» **What is expected**: From the entries below, retype only the lines from the one with "purple brick C5:C6 level 1 -> none" through the one with "pink round brick C6 level 2 -> none", exactly as written.

============

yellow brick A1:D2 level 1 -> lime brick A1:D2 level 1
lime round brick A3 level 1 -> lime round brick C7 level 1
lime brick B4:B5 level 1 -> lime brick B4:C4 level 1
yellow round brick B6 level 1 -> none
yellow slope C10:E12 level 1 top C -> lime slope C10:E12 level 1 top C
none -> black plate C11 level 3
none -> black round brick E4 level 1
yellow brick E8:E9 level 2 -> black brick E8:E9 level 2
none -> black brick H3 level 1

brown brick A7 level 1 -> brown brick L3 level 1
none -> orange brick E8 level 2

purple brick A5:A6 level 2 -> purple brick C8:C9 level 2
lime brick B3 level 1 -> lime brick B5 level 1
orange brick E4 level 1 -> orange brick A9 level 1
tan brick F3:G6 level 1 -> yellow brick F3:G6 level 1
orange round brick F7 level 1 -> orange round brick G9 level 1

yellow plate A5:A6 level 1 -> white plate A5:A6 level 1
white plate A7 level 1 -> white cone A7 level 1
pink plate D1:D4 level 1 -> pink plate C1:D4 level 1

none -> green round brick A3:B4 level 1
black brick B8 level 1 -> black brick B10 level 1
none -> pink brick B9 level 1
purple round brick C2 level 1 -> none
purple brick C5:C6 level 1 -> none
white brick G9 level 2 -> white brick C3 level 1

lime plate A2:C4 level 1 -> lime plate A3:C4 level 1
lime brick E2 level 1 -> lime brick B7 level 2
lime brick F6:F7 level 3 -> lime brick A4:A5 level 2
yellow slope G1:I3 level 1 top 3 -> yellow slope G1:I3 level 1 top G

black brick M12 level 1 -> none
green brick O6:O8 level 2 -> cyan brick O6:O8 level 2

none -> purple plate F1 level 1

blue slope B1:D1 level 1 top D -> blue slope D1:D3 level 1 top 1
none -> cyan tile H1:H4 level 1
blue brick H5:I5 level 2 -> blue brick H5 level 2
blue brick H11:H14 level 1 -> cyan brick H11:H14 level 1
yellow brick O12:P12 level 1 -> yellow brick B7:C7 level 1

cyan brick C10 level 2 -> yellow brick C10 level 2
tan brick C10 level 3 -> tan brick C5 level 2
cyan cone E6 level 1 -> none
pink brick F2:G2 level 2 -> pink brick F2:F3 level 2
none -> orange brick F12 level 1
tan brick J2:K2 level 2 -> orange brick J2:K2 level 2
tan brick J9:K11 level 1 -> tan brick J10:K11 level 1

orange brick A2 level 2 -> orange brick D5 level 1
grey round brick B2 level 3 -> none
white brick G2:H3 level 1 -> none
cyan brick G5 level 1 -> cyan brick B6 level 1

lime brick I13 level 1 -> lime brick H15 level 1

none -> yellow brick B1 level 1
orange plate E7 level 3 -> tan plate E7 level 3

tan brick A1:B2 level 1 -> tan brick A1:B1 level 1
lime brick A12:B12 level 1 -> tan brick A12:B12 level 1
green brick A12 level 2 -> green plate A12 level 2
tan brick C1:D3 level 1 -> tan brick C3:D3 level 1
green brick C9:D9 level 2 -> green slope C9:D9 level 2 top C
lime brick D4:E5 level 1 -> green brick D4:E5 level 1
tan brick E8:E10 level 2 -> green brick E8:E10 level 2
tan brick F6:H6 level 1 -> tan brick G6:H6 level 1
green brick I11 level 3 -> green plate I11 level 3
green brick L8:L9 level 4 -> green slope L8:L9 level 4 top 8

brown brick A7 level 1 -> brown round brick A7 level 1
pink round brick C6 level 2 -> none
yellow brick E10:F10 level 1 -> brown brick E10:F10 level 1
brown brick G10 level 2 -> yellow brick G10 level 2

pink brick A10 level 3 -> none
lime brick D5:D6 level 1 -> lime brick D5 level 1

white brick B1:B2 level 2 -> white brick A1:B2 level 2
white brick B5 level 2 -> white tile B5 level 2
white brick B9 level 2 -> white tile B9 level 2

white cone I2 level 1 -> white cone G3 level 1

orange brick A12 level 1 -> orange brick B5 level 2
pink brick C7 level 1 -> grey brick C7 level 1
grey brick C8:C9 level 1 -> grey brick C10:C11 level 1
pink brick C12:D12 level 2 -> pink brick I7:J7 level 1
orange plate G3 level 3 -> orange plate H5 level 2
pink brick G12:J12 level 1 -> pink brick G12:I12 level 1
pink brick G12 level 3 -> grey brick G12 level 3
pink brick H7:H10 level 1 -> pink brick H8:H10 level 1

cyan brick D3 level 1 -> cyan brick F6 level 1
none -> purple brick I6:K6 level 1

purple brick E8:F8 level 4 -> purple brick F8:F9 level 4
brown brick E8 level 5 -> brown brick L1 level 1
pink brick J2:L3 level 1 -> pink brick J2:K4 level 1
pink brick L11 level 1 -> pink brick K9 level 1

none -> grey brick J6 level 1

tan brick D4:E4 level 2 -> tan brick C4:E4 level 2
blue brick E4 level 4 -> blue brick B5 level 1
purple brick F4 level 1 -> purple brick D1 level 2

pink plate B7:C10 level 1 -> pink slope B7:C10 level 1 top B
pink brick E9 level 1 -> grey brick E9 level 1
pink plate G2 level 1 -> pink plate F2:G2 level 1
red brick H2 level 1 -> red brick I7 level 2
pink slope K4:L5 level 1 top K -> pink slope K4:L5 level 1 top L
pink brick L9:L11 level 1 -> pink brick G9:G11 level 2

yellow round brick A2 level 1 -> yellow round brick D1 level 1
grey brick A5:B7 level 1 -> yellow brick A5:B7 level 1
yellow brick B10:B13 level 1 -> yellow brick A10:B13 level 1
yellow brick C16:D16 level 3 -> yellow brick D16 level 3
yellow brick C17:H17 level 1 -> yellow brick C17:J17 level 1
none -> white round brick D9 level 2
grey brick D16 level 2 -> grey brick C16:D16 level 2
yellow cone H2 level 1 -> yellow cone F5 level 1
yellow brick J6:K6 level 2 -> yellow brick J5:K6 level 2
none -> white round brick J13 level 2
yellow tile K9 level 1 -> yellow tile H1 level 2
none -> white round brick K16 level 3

============

» **Completed exercise**:
purple brick C5:C6 level 1 -> none
white brick G9 level 2 -> white brick C3 level 1

lime plate A2:C4 level 1 -> lime plate A3:C4 level 1
lime brick E2 level 1 -> lime brick B7 level 2
lime brick F6:F7 level 3 -> lime brick A4:A5 level 2
yellow slope G1:I3 level 1 top 3 -> yellow slope G1:I3 level 1 top G

black brick M12 level 1 -> none
green brick O6:O8 level 2 -> cyan brick O6:O8 level 2

none -> purple plate F1 level 1

blue slope B1:D1 level 1 top D -> blue slope D1:D3 level 1 top 1
none -> cyan tile H1:H4 level 1
blue brick H5:I5 level 2 -> blue brick H5 level 2
blue brick H11:H14 level 1 -> cyan brick H11:H14 level 1
yellow brick O12:P12 level 1 -> yellow brick B7:C7 level 1

cyan brick C10 level 2 -> yellow brick C10 level 2
tan brick C10 level 3 -> tan brick C5 level 2
cyan cone E6 level 1 -> none
pink brick F2:G2 level 2 -> pink brick F2:F3 level 2
none -> orange brick F12 level 1
tan brick J2:K2 level 2 -> orange brick J2:K2 level 2
tan brick J9:K11 level 1 -> tan brick J10:K11 level 1

orange brick A2 level 2 -> orange brick D5 level 1
grey round brick B2 level 3 -> none
white brick G2:H3 level 1 -> none
cyan brick G5 level 1 -> cyan brick B6 level 1

lime brick I13 level 1 -> lime brick H15 level 1

none -> yellow brick B1 level 1
orange plate E7 level 3 -> tan plate E7 level 3

tan brick A1:B2 level 1 -> tan brick A1:B1 level 1
lime brick A12:B12 level 1 -> tan brick A12:B12 level 1
green brick A12 level 2 -> green plate A12 level 2
tan brick C1:D3 level 1 -> tan brick C3:D3 level 1
green brick C9:D9 level 2 -> green slope C9:D9 level 2 top C
lime brick D4:E5 level 1 -> green brick D4:E5 level 1
tan brick E8:E10 level 2 -> green brick E8:E10 level 2
tan brick F6:H6 level 1 -> tan brick G6:H6 level 1
green brick I11 level 3 -> green plate I11 level 3
green brick L8:L9 level 4 -> green slope L8:L9 level 4 top 8

brown brick A7 level 1 -> brown round brick A7 level 1
pink round brick C6 level 2 -> none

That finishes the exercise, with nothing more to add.